■ Task item
In how many lines of the listing below does the word "pink" occur? Say only the number.

■ Study material
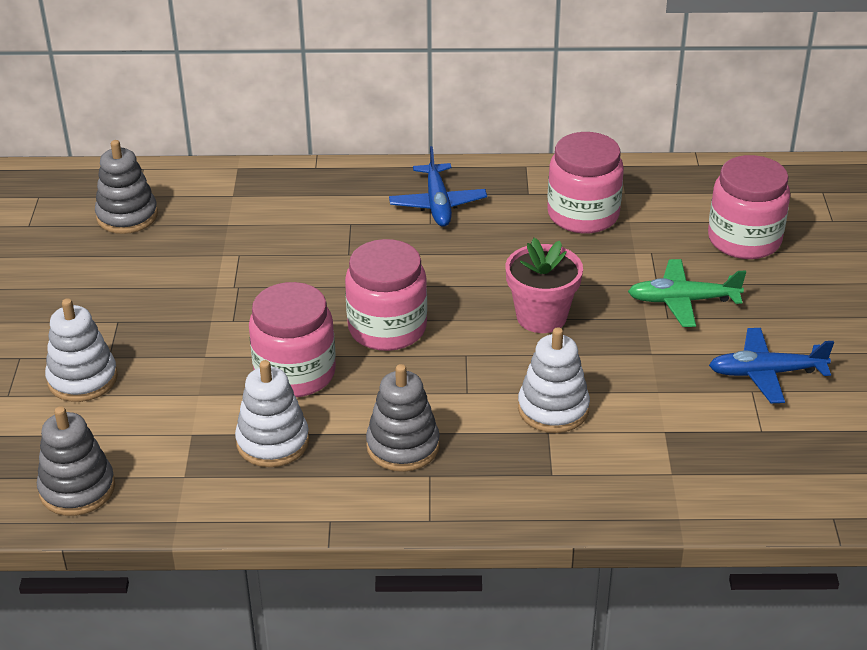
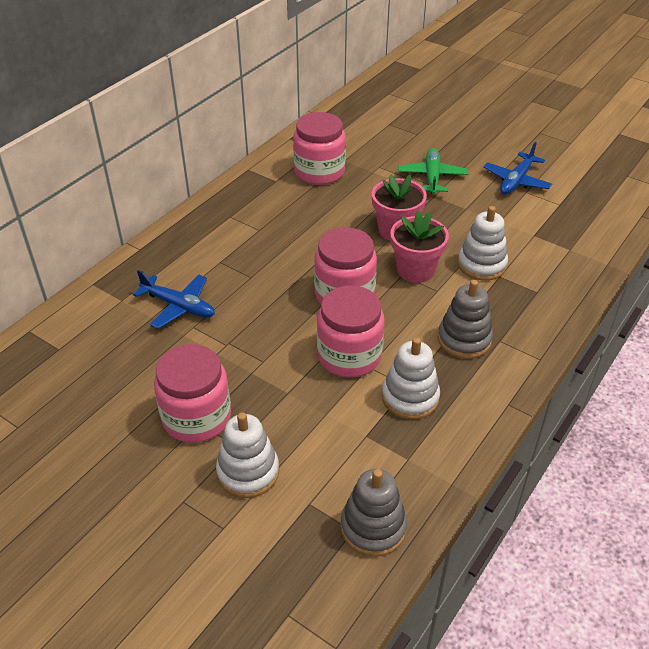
camera: 55 degrees left, 5 degrees up
(127, 216) = (77, 364): grey stacking toy -> none
(437, 204) = (244, 218): blue plane -> blue plane (179, 306)
(484, 361) = (415, 270): none -> pink flower pot
(682, 301) = (432, 177): green plane -> green plane turned 150 degrees clockwise
(744, 239) = (402, 134): pink jar -> pink jar (197, 417)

■ Solution below
2